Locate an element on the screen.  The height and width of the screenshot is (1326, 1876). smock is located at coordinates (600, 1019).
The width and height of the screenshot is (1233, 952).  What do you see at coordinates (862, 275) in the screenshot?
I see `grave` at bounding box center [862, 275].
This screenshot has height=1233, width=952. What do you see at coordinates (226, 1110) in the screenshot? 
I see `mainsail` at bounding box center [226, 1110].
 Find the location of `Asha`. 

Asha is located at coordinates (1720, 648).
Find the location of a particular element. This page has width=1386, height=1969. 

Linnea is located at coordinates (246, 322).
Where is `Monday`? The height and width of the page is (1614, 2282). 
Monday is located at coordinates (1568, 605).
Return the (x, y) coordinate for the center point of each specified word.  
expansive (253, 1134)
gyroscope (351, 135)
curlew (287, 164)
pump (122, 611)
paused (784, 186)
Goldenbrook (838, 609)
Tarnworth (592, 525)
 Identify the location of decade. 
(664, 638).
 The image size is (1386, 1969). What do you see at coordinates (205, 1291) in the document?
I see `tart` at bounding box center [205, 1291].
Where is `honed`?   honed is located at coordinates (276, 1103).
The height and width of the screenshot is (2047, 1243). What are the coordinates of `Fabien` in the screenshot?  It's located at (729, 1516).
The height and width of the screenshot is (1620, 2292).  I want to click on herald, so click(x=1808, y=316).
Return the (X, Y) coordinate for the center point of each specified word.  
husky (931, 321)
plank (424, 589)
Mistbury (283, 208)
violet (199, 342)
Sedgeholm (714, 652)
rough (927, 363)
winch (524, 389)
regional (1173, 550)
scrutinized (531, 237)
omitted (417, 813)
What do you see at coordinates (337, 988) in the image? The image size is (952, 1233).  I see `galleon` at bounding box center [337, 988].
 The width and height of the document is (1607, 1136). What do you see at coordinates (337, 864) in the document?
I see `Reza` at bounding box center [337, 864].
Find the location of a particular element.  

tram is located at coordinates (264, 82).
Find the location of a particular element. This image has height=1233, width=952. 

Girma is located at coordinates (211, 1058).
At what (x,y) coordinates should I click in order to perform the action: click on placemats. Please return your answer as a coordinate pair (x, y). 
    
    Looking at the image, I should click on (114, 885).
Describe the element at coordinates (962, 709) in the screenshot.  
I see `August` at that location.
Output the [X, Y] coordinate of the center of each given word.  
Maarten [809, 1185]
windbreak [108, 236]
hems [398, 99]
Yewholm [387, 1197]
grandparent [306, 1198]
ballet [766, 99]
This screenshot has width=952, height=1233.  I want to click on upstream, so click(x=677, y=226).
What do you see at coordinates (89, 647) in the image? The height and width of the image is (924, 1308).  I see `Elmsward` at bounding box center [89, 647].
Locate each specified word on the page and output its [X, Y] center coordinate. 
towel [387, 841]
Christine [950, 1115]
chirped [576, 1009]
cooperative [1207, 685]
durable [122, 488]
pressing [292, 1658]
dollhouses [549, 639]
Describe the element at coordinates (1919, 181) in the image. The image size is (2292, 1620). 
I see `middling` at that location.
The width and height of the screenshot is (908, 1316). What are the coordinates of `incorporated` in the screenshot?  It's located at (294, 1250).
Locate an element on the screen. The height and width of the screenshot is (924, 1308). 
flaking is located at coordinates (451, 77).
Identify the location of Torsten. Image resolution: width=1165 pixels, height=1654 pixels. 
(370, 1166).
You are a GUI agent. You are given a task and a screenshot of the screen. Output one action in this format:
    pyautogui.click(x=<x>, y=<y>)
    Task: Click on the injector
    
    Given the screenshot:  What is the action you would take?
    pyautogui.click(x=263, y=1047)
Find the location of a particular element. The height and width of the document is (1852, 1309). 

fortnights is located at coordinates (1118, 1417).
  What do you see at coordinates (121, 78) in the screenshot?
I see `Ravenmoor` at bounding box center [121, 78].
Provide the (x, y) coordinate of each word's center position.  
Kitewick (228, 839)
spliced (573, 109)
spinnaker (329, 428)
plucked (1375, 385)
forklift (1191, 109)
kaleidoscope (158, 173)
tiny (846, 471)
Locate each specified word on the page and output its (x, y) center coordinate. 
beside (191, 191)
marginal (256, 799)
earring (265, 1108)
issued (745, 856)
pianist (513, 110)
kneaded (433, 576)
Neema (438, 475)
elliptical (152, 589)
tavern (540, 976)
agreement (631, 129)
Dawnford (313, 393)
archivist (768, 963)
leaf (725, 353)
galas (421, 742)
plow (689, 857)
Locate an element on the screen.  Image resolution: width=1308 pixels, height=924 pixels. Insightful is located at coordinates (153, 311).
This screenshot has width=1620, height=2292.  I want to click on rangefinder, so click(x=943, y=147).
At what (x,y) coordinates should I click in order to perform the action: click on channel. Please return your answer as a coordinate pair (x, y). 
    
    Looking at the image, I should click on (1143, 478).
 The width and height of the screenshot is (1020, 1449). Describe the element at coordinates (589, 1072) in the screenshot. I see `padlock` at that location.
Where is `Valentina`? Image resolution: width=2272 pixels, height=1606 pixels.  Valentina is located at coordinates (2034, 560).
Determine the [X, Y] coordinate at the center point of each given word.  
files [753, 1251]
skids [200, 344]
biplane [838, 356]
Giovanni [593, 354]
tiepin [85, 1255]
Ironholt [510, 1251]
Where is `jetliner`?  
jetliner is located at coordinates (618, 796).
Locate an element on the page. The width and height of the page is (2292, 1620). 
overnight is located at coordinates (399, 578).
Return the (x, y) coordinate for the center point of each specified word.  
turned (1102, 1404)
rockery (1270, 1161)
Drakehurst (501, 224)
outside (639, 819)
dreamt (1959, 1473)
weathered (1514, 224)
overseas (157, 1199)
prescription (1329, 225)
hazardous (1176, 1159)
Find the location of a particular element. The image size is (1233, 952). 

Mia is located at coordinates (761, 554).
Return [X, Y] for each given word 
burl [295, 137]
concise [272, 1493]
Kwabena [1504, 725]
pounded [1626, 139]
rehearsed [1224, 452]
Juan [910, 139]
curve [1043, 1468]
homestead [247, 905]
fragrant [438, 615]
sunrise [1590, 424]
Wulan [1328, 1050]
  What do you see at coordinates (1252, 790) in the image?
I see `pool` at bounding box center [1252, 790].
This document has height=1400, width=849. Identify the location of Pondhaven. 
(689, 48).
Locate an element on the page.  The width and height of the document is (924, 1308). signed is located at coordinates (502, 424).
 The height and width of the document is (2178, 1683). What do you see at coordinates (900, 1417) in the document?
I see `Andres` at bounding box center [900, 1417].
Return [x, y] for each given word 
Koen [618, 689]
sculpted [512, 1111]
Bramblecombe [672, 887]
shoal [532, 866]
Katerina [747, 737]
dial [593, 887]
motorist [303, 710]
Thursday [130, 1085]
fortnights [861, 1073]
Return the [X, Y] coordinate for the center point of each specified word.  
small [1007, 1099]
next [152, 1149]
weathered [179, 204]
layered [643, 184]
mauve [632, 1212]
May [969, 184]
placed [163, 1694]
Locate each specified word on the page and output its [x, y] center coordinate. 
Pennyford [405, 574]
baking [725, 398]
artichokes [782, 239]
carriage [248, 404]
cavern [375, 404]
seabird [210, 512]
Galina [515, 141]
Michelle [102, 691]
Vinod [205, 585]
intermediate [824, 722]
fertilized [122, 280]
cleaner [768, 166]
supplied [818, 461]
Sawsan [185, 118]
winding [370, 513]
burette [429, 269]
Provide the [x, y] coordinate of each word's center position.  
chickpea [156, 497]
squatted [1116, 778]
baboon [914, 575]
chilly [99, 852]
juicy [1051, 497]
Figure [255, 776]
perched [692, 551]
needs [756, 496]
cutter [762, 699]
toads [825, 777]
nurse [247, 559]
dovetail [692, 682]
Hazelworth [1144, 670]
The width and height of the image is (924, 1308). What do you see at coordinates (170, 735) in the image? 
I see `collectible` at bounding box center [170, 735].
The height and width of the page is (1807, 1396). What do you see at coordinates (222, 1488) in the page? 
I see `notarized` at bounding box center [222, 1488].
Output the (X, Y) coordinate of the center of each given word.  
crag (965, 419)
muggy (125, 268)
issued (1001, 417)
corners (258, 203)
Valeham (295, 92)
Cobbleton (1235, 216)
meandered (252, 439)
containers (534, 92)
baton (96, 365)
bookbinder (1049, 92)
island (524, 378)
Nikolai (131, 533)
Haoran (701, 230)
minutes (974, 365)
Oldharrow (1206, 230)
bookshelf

WHAT TO PRODUCE:
Render the material above as a two-column CSV with the headers input and output. Start at the line containing "pressing [292, 1658]" and stop after the line containing "The width and height of the screenshot is (908, 1316).". Give each text and its answer one row, with each value in a double-quoted field and any line breaks replaced by spaces.

TASK ANSWER:
input,output
"pressing","[292, 1658]"
"dollhouses","[549, 639]"
"Describe the element at coordinates (1919, 181) in the image. The image size is (2292, 1620).","I see `middling` at that location."
"The width and height of the screenshot is (908, 1316). What are the coordinates of `incorporated` in the screenshot?","It's located at (294, 1250)."